= Beginning of Section =

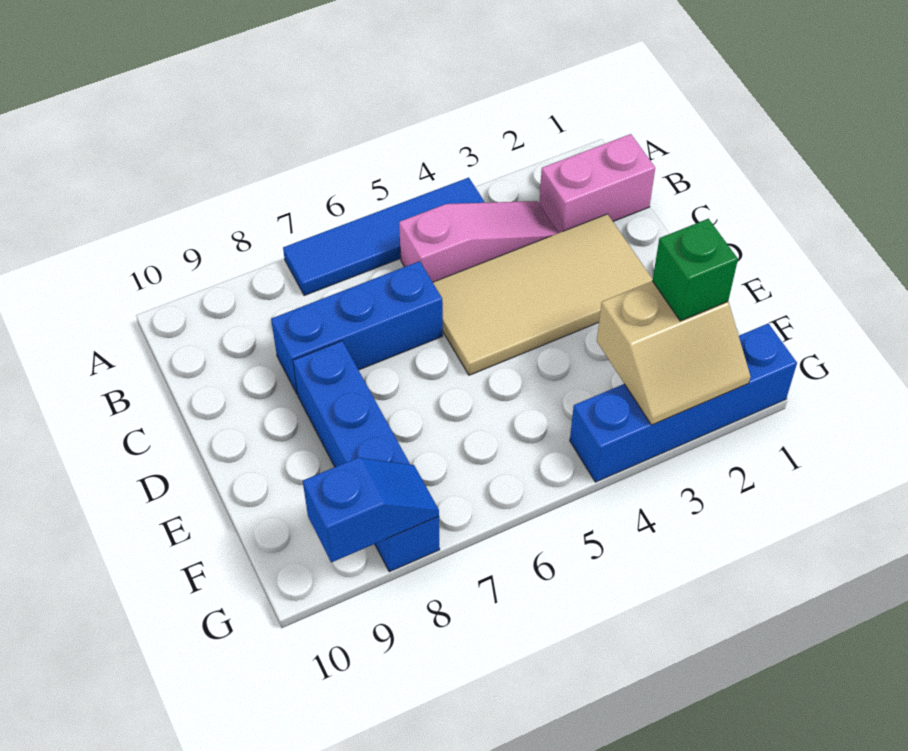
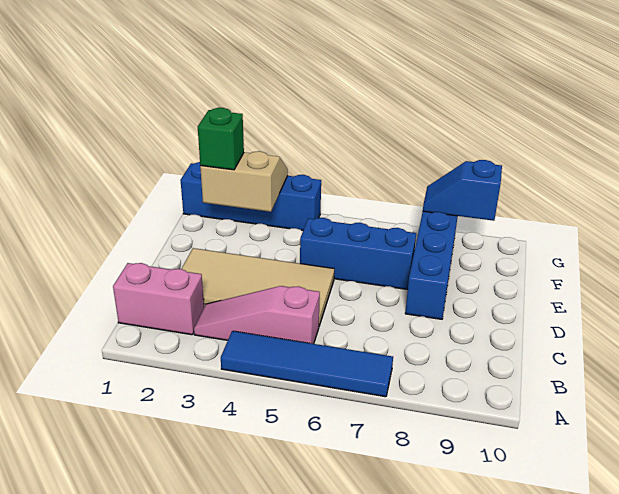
blue brick C6:C8 level 1 -> blue brick E5:E7 level 1

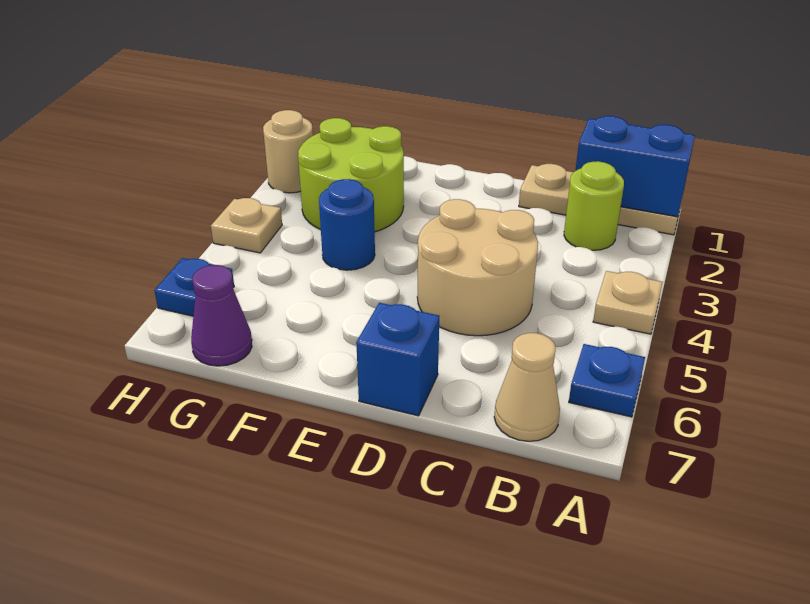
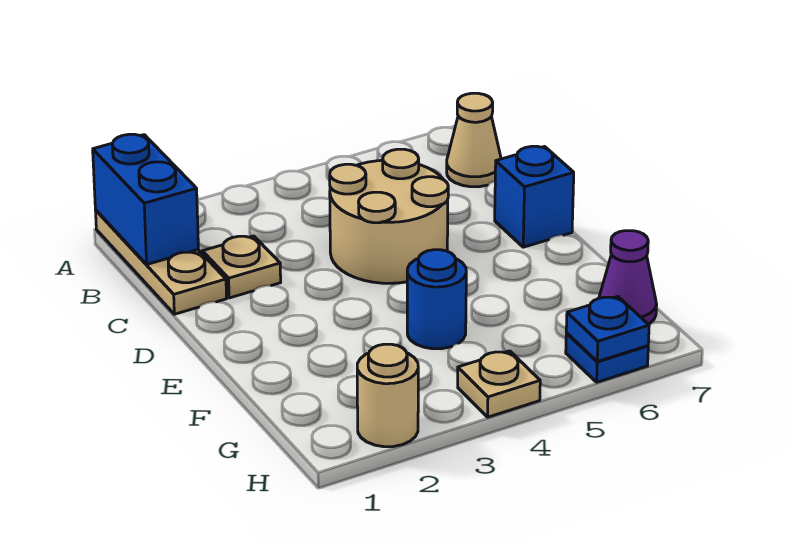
tan plate A4 level 1 -> tan plate C2 level 1
blue plate A6 level 1 -> blue plate H6 level 2
lime round brick B2 level 1 -> none
lime round brick F2:G3 level 1 -> none

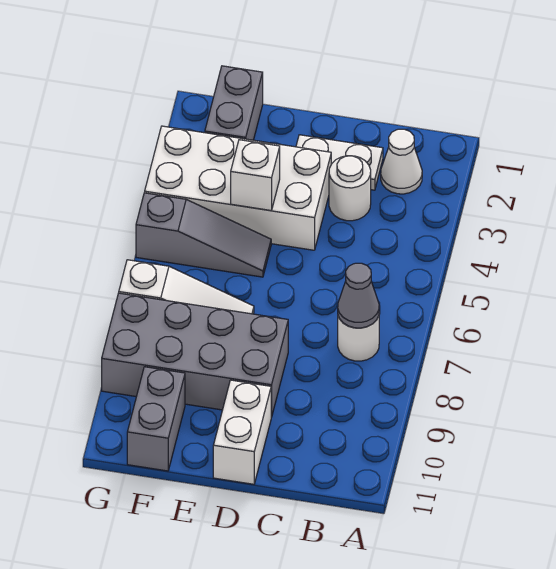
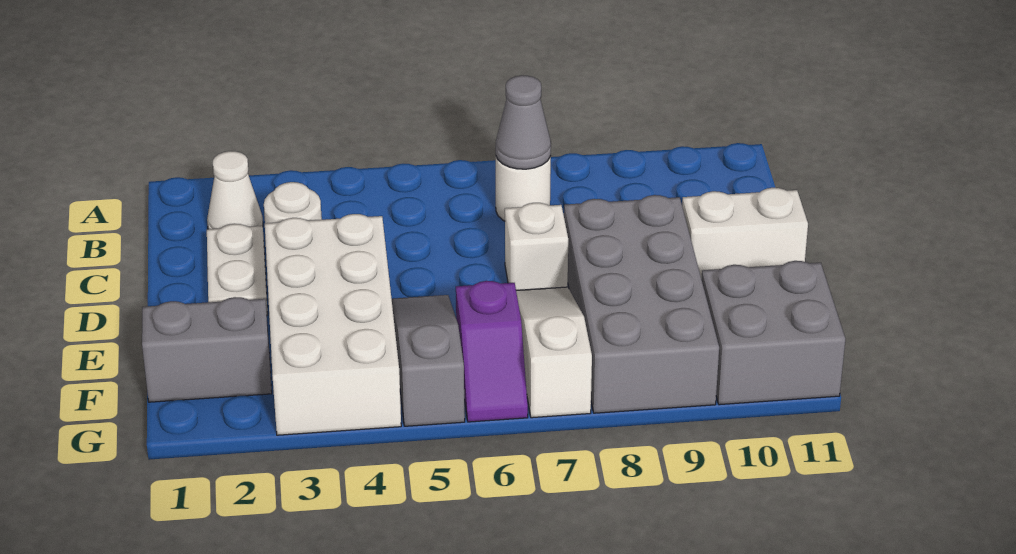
white brick E4 level 2 -> white brick D7 level 1
none -> purple slope F6:G6 level 1 top F
grey brick F10:F11 level 1 -> grey brick F10:G11 level 1

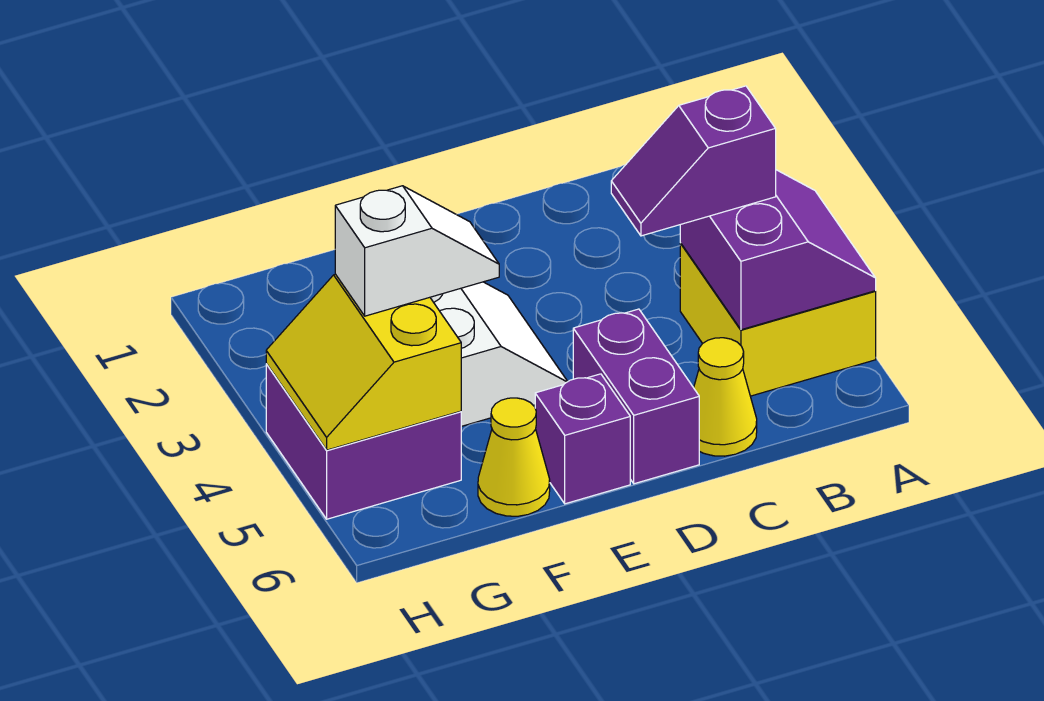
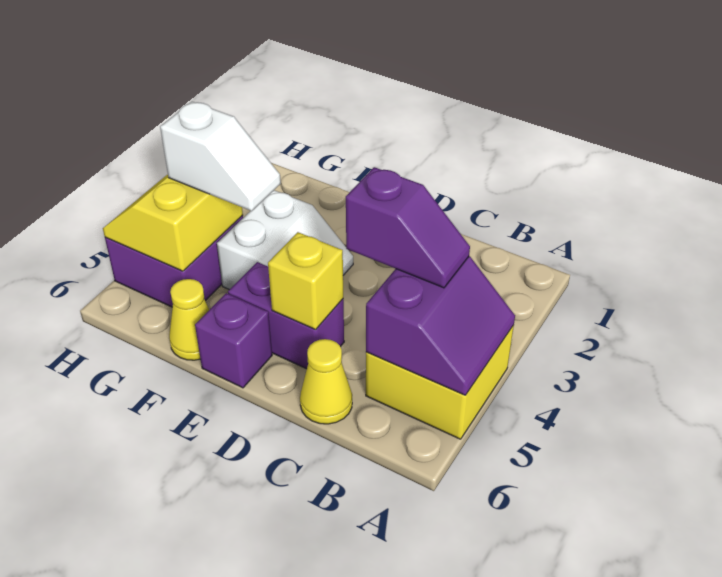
purple slope B4:C4 level 3 top B -> purple slope B4:C4 level 3 top C
purple brick D5:D6 level 1 -> purple brick D5:E5 level 1
none -> yellow brick D5 level 2

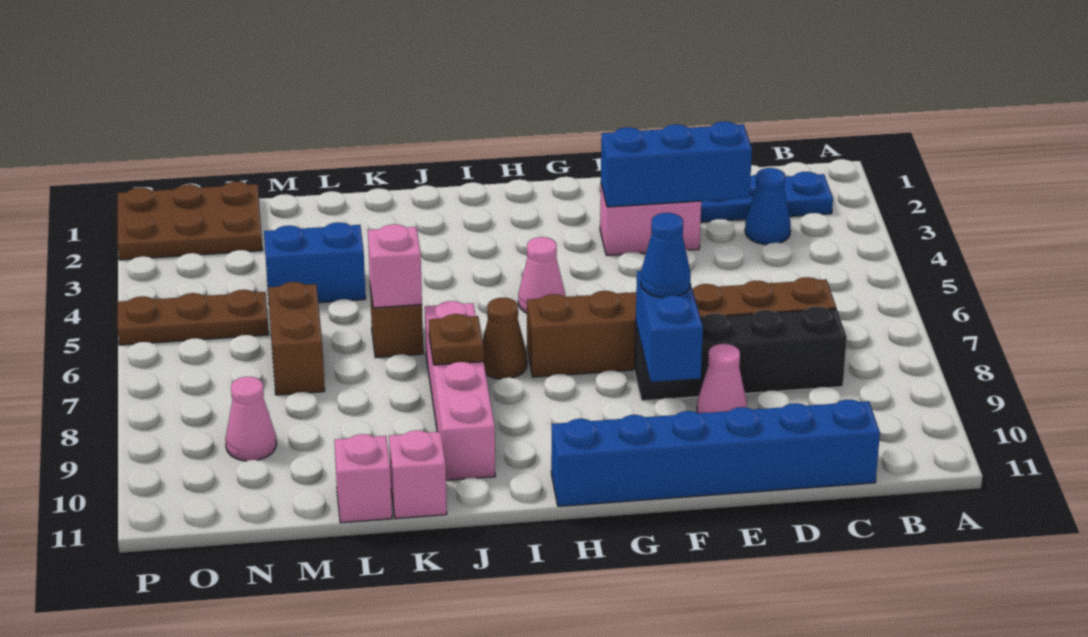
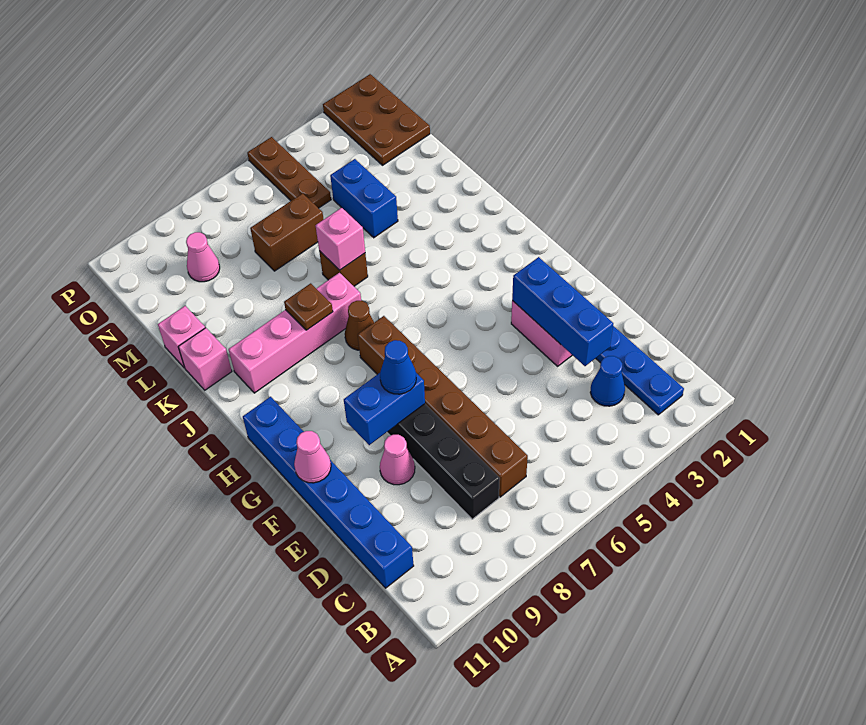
pink cone H5 level 1 -> pink cone F11 level 2

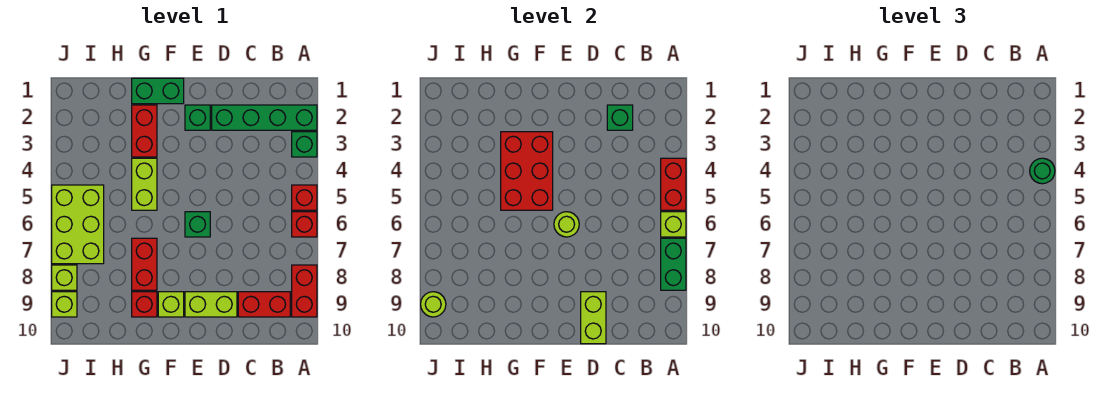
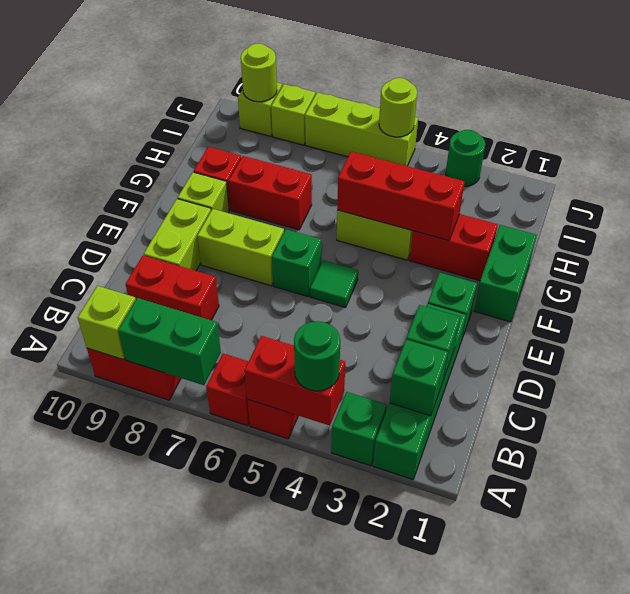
lime brick A6 level 2 -> lime brick A9 level 2
none -> green brick B2 level 2
red brick B9:C9 level 1 -> red brick C8:C9 level 1
lime brick D9:D10 level 2 -> lime brick E7:E8 level 1
none -> green tile E5 level 1
lime round brick E6 level 2 -> lime round brick J5 level 2
red brick F3:G5 level 2 -> red brick G3:G5 level 2
lime brick I5:J7 level 1 -> lime brick J5:J7 level 1
none -> green round brick J3 level 1

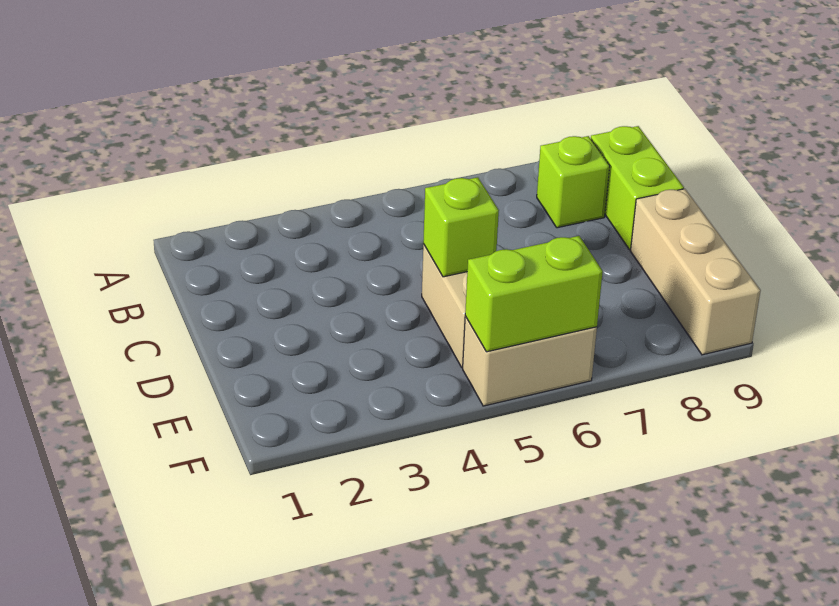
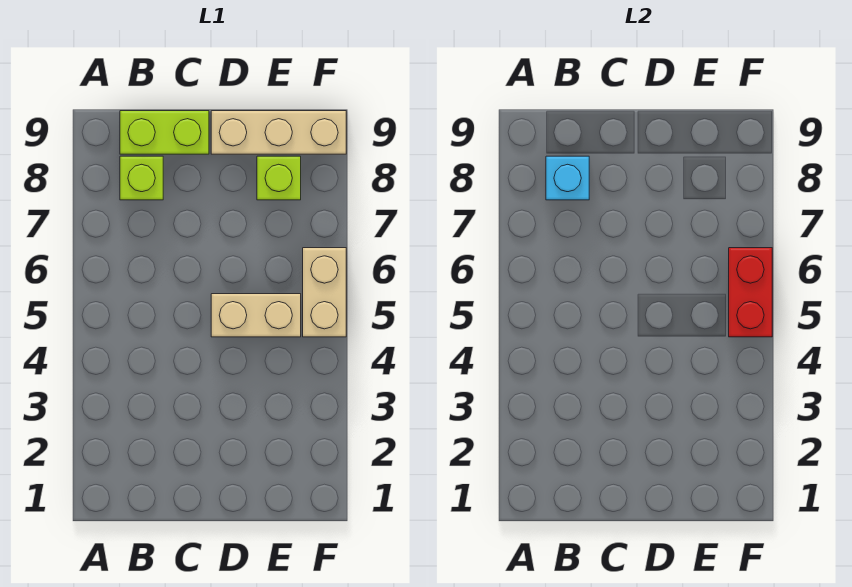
none -> cyan brick B8 level 2
lime brick D5 level 2 -> lime brick E8 level 1
lime brick F5:F6 level 2 -> red brick F5:F6 level 2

= End of Section =

- [REQUIRED WORK]
Beginning with the line that contains "tan plate A4 level 1 -> tan plate C2 level 1", write out the lines of the material above exactly, and end with the line that contains "none -> green tile E5 level 1". Omit the pictures.

- [THE ANSWER]
tan plate A4 level 1 -> tan plate C2 level 1
blue plate A6 level 1 -> blue plate H6 level 2
lime round brick B2 level 1 -> none
lime round brick F2:G3 level 1 -> none

white brick E4 level 2 -> white brick D7 level 1
none -> purple slope F6:G6 level 1 top F
grey brick F10:F11 level 1 -> grey brick F10:G11 level 1

purple slope B4:C4 level 3 top B -> purple slope B4:C4 level 3 top C
purple brick D5:D6 level 1 -> purple brick D5:E5 level 1
none -> yellow brick D5 level 2

pink cone H5 level 1 -> pink cone F11 level 2

lime brick A6 level 2 -> lime brick A9 level 2
none -> green brick B2 level 2
red brick B9:C9 level 1 -> red brick C8:C9 level 1
lime brick D9:D10 level 2 -> lime brick E7:E8 level 1
none -> green tile E5 level 1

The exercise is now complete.